■ **EXERCISE**: Without any images, write the listing below out word for word.
________________________________________
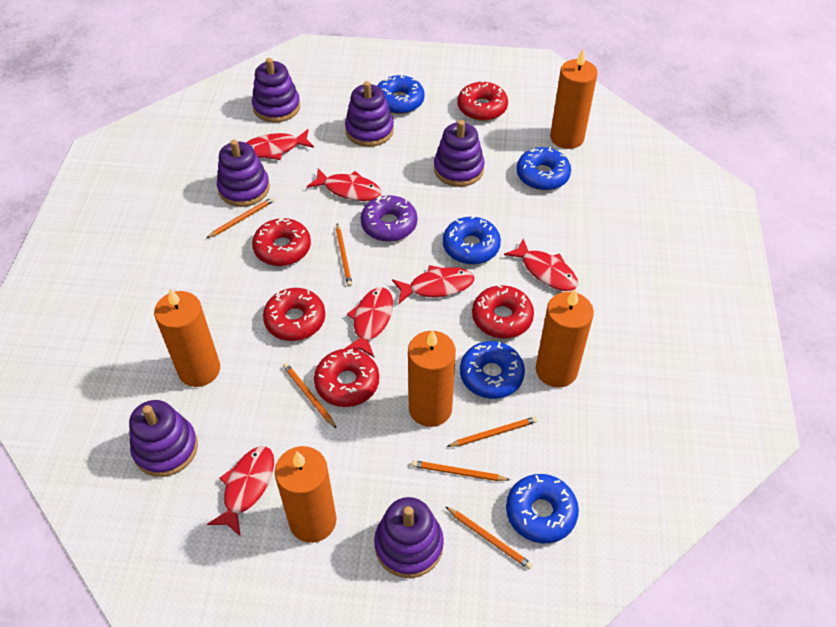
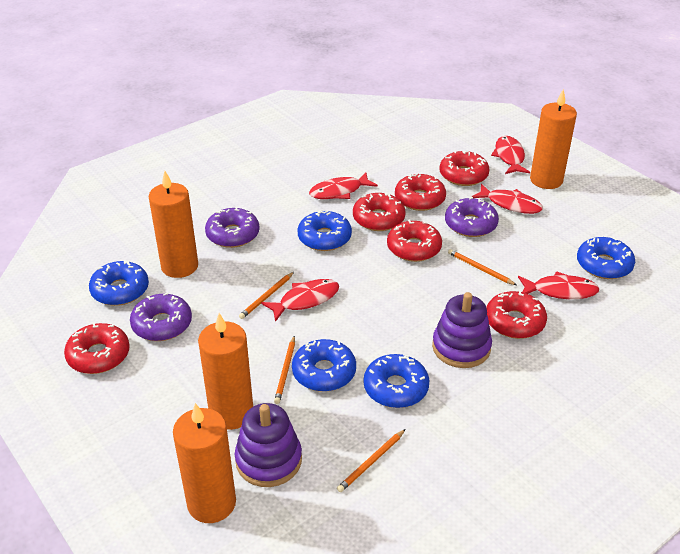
orange candle: 5 -> 4
orange pencil: 6 -> 4
purple donut: 1 -> 3
purple stacking toy: 6 -> 2
red donut: 5 -> 6
red fish: 6 -> 5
________________________________________
■ **TASK RESPONSE**:
orange candle: 5 -> 4
orange pencil: 6 -> 4
purple donut: 1 -> 3
purple stacking toy: 6 -> 2
red donut: 5 -> 6
red fish: 6 -> 5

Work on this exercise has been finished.